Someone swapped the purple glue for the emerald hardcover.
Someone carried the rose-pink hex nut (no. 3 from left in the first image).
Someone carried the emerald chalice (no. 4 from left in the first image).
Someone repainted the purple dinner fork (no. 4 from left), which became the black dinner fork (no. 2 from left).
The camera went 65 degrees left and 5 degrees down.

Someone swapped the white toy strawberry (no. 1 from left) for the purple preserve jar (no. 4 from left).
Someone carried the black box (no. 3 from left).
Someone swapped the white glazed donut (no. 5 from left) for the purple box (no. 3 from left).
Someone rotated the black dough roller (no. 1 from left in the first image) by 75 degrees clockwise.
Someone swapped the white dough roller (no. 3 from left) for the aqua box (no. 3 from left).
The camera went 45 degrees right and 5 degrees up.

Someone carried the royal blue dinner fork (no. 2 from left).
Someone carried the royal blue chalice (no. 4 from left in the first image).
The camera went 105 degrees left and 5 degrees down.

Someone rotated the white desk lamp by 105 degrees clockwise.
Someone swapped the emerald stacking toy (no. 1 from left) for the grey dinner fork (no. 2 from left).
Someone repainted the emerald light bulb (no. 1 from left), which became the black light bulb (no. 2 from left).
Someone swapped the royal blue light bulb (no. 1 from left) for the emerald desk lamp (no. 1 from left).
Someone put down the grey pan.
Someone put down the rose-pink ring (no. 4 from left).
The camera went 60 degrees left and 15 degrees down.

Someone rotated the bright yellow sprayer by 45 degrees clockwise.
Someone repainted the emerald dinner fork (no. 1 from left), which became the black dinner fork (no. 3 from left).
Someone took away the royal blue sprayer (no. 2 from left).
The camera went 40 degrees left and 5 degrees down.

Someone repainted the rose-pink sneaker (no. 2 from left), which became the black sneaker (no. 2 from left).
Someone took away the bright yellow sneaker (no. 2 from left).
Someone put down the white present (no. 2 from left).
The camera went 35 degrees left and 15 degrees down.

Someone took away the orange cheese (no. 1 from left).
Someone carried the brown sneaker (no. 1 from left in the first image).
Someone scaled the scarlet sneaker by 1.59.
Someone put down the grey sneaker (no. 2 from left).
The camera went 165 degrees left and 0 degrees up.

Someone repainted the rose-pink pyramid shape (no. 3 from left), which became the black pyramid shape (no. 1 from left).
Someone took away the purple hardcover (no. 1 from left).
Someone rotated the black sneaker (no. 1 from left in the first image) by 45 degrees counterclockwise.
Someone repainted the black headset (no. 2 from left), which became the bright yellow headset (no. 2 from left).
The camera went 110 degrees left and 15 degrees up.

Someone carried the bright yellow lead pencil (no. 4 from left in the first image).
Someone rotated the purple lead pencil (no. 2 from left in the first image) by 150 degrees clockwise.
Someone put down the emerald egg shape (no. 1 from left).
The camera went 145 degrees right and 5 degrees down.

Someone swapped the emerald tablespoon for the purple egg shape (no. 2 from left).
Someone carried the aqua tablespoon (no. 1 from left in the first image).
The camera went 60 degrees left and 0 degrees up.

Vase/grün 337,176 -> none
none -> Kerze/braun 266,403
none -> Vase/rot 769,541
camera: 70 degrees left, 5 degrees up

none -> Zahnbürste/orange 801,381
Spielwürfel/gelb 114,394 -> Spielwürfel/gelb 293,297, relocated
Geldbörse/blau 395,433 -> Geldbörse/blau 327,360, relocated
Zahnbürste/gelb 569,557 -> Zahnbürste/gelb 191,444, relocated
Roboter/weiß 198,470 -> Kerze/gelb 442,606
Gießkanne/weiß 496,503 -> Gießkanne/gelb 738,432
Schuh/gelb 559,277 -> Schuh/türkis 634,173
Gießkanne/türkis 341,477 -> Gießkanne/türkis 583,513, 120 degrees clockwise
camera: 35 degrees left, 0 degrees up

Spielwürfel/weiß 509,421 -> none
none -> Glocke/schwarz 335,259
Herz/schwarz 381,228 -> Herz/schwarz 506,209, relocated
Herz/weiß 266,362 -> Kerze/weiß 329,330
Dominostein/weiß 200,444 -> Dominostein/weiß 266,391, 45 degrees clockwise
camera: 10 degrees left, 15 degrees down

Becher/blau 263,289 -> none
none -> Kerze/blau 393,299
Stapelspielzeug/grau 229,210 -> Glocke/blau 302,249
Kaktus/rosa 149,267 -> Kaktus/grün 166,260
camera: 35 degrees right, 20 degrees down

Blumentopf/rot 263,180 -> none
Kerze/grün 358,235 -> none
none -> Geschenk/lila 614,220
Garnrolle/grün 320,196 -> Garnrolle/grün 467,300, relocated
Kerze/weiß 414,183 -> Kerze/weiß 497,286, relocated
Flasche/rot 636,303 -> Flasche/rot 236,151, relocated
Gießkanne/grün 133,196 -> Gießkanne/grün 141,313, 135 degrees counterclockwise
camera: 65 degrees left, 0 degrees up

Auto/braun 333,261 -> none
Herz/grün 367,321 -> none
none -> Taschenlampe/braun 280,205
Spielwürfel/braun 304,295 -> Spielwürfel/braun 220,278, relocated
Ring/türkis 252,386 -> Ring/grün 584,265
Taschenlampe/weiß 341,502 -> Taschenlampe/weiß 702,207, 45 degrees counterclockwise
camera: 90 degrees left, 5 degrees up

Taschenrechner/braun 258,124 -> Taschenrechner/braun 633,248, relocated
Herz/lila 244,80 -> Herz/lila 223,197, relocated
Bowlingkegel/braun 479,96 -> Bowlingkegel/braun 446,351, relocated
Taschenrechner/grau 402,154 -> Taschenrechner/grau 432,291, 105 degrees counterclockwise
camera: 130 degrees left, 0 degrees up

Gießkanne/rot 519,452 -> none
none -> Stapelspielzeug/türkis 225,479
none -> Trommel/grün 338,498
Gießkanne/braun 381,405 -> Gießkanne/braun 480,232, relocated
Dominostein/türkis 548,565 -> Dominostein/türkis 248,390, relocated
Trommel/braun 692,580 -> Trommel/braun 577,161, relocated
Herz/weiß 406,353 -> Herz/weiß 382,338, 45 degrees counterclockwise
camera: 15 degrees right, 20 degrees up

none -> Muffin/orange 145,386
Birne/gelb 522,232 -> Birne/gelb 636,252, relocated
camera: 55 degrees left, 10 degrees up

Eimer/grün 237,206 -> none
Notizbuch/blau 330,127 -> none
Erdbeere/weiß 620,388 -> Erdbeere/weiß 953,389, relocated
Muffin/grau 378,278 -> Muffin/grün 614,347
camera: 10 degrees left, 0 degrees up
+---+
_Required work_. From the line holding "Someone swapped the white toy" to the line holding "Someone swapped the emerald stacking", inclusive, restate each line above exactly as written.

_Response area_.
Someone swapped the white toy strawberry (no. 1 from left) for the purple preserve jar (no. 4 from left).
Someone carried the black box (no. 3 from left).
Someone swapped the white glazed donut (no. 5 from left) for the purple box (no. 3 from left).
Someone rotated the black dough roller (no. 1 from left in the first image) by 75 degrees clockwise.
Someone swapped the white dough roller (no. 3 from left) for the aqua box (no. 3 from left).
The camera went 45 degrees right and 5 degrees up.

Someone carried the royal blue dinner fork (no. 2 from left).
Someone carried the royal blue chalice (no. 4 from left in the first image).
The camera went 105 degrees left and 5 degrees down.

Someone rotated the white desk lamp by 105 degrees clockwise.
Someone swapped the emerald stacking toy (no. 1 from left) for the grey dinner fork (no. 2 from left).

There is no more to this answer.